- ABOUT THIS TASK: Exactly reproduce the lines from the one holding "orange tree [415,155]" through the end of the records, including both boundary lines but no pictures.

[[ RECORDS SUPPLIED, beginning ]]

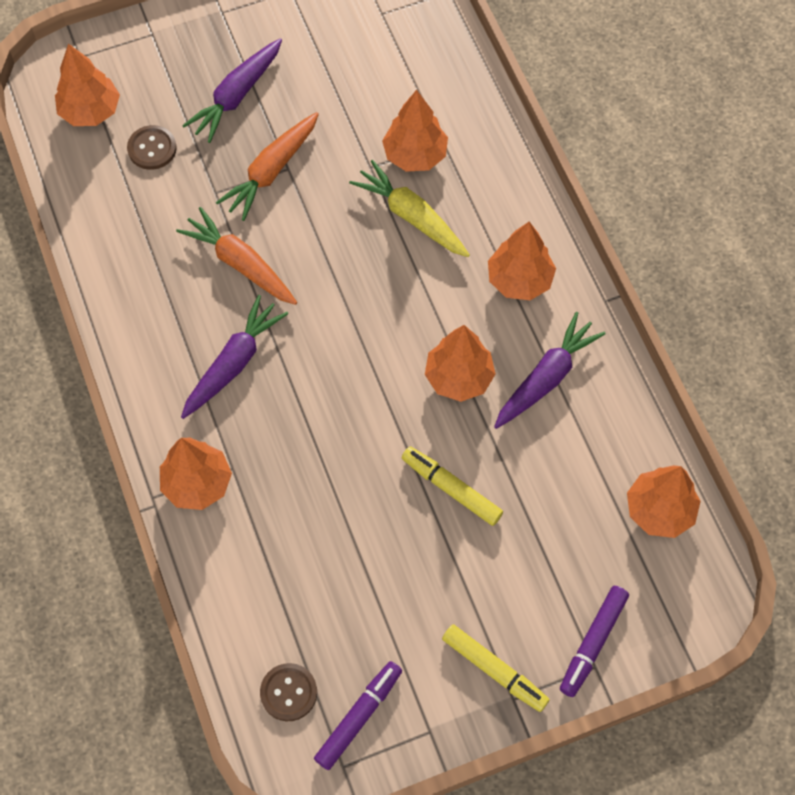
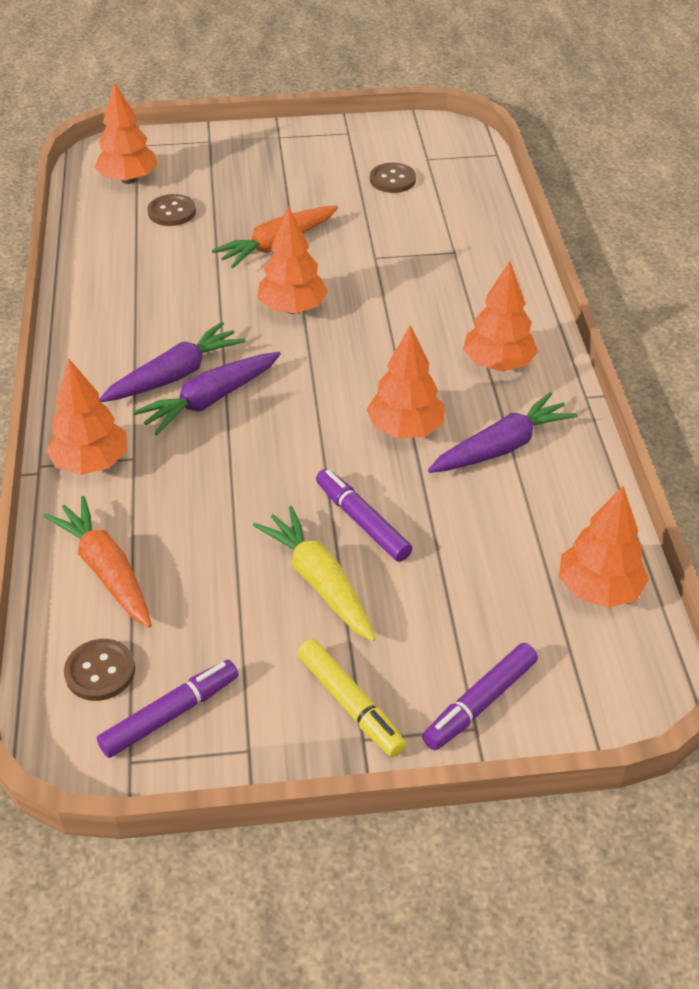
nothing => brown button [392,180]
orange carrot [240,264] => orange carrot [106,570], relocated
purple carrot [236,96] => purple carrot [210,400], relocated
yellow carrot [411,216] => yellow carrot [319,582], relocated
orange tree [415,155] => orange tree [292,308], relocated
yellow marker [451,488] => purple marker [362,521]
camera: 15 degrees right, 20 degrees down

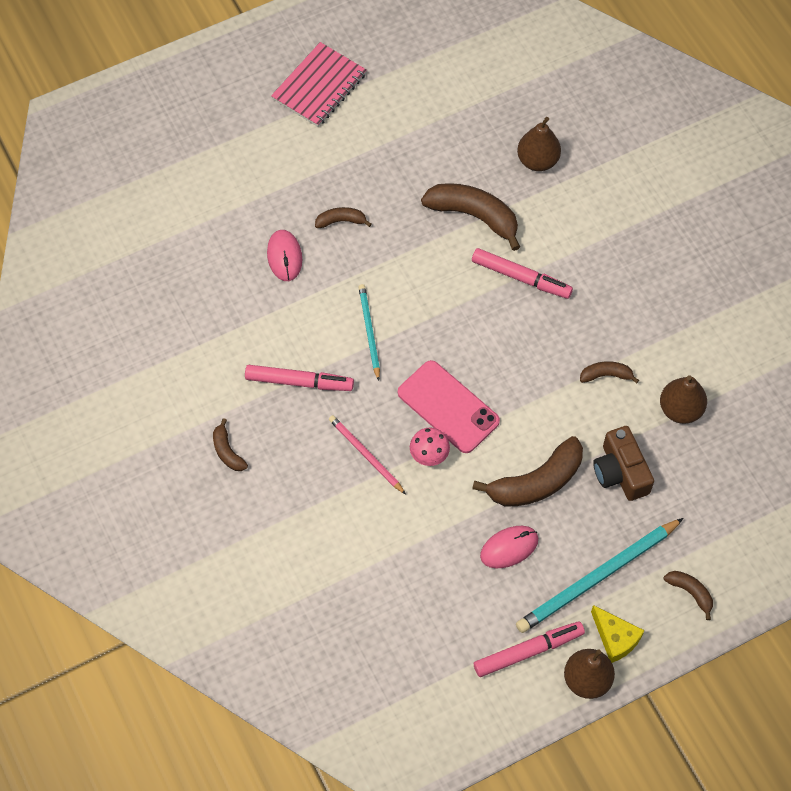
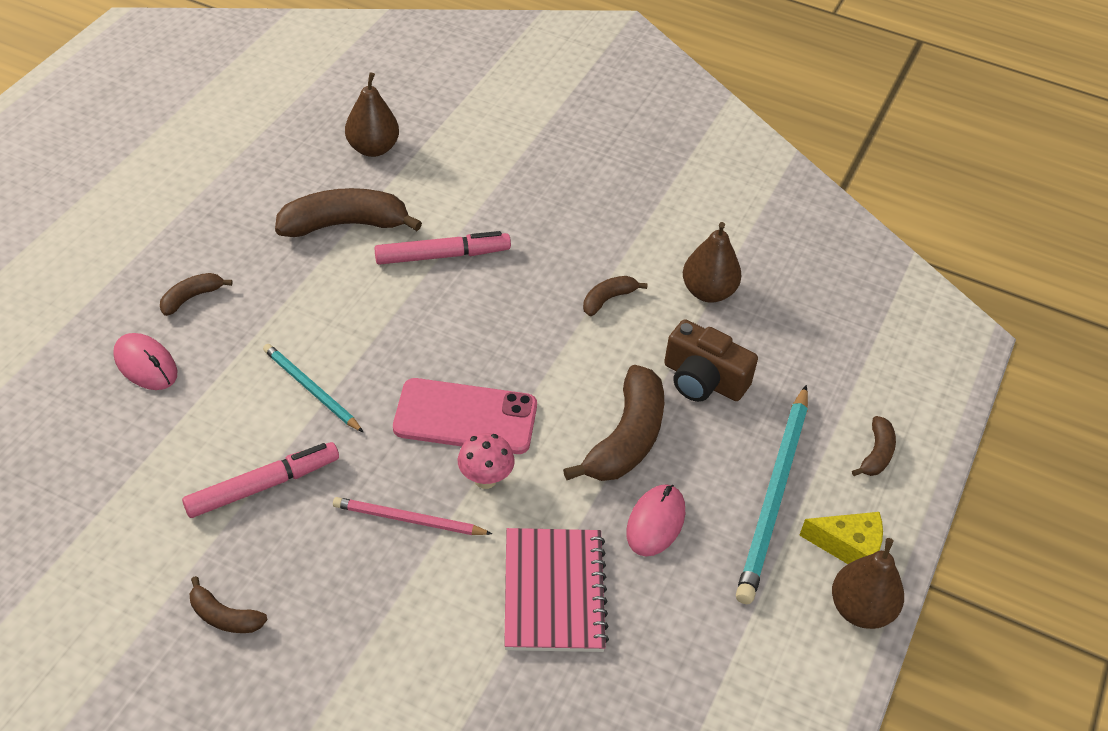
pink marker [528,651] => nothing
pink notebook [319,87] => pink notebook [554,592], relocated
brown banana [690,592] => brown banana [876,454], 105 degrees clockwise
camera: 40 degrees left, 15 degrees down

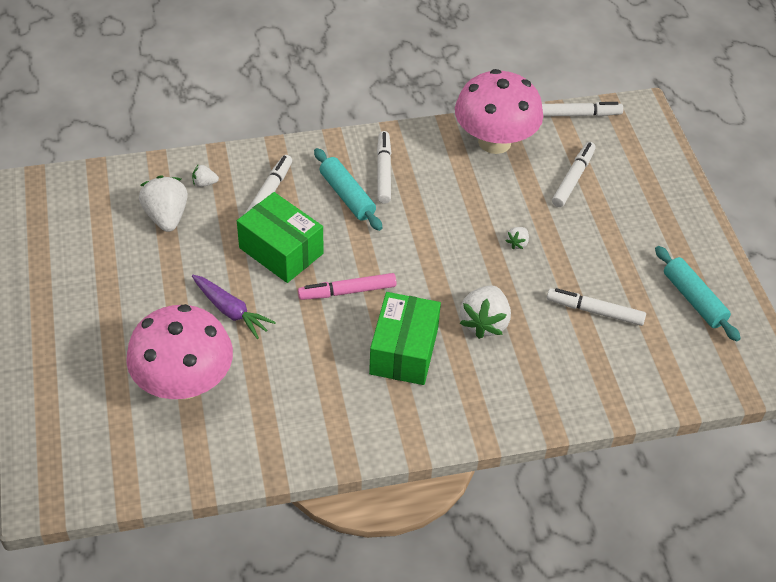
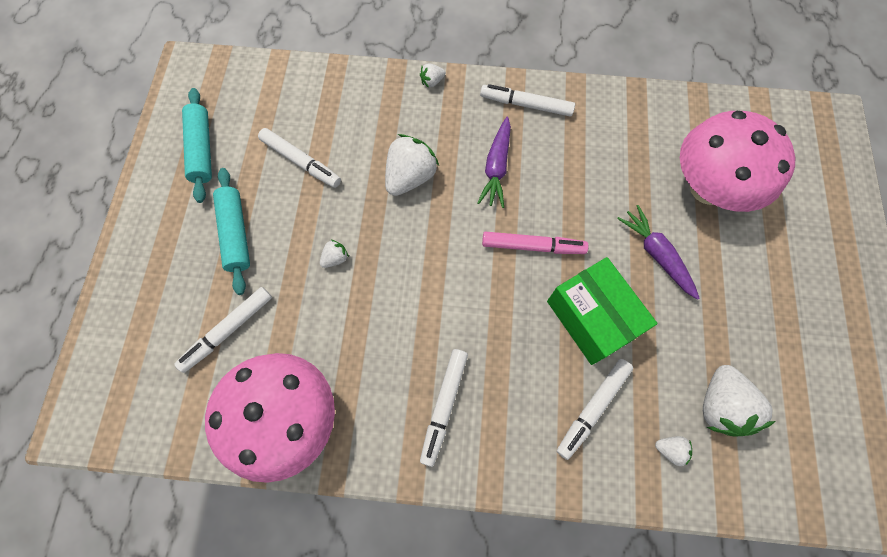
nothing => white strawberry [432,82]
turquoise rolling pin [347,196] => turquoise rolling pin [236,234], relocated
white marker [578,114] => white marker [526,105], relocated
green box [404,351] => purple carrot [496,167]
camera: 160 degrees left, 20 degrees up

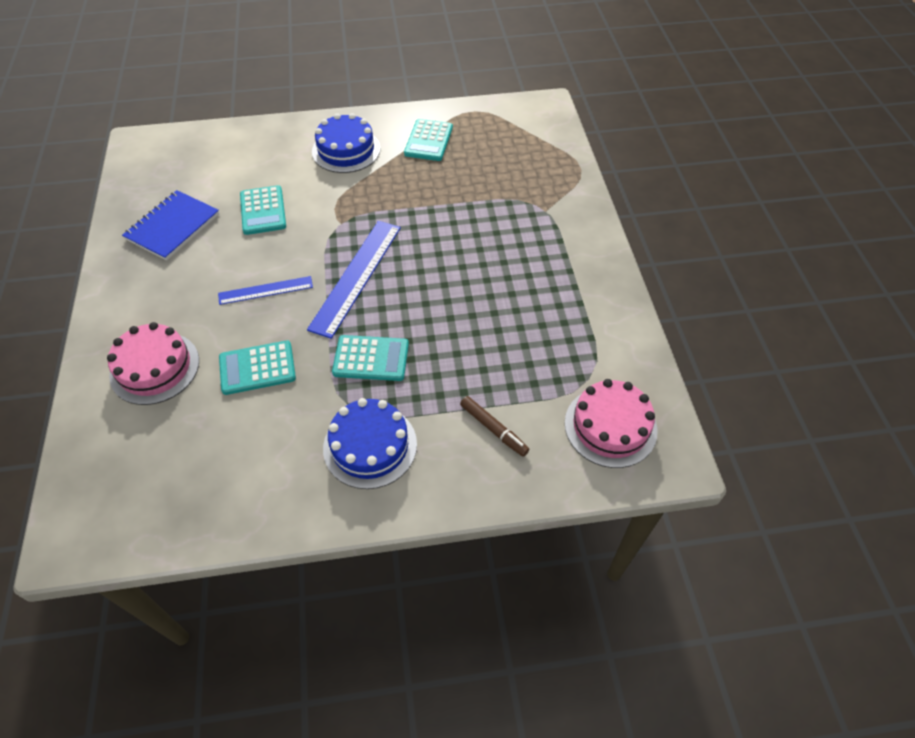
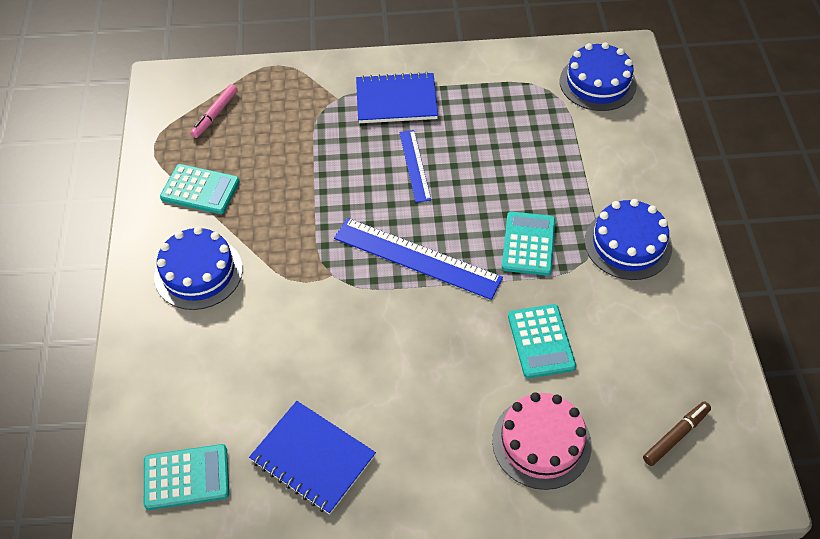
nothing => pink marker [215,115]
nothing => blue notebook [396,100]
blue ruler [265,290] => blue ruler [415,165], relocated
turquoise calculator [263,211] => turquoise calculator [186,477], relocated
brown marker [493,429] => brown marker [675,436], relocated
pink cake [610,426] => blue cake [597,83]
camera: 85 degrees left, 0 degrees up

[[ RECORDS SUPPLIED, end ]]

- RESPONSE:
orange tree [415,155] => orange tree [292,308], relocated
yellow marker [451,488] => purple marker [362,521]
camera: 15 degrees right, 20 degrees down

pink marker [528,651] => nothing
pink notebook [319,87] => pink notebook [554,592], relocated
brown banana [690,592] => brown banana [876,454], 105 degrees clockwise
camera: 40 degrees left, 15 degrees down

nothing => white strawberry [432,82]
turquoise rolling pin [347,196] => turquoise rolling pin [236,234], relocated
white marker [578,114] => white marker [526,105], relocated
green box [404,351] => purple carrot [496,167]
camera: 160 degrees left, 20 degrees up

nothing => pink marker [215,115]
nothing => blue notebook [396,100]
blue ruler [265,290] => blue ruler [415,165], relocated
turquoise calculator [263,211] => turquoise calculator [186,477], relocated
brown marker [493,429] => brown marker [675,436], relocated
pink cake [610,426] => blue cake [597,83]
camera: 85 degrees left, 0 degrees up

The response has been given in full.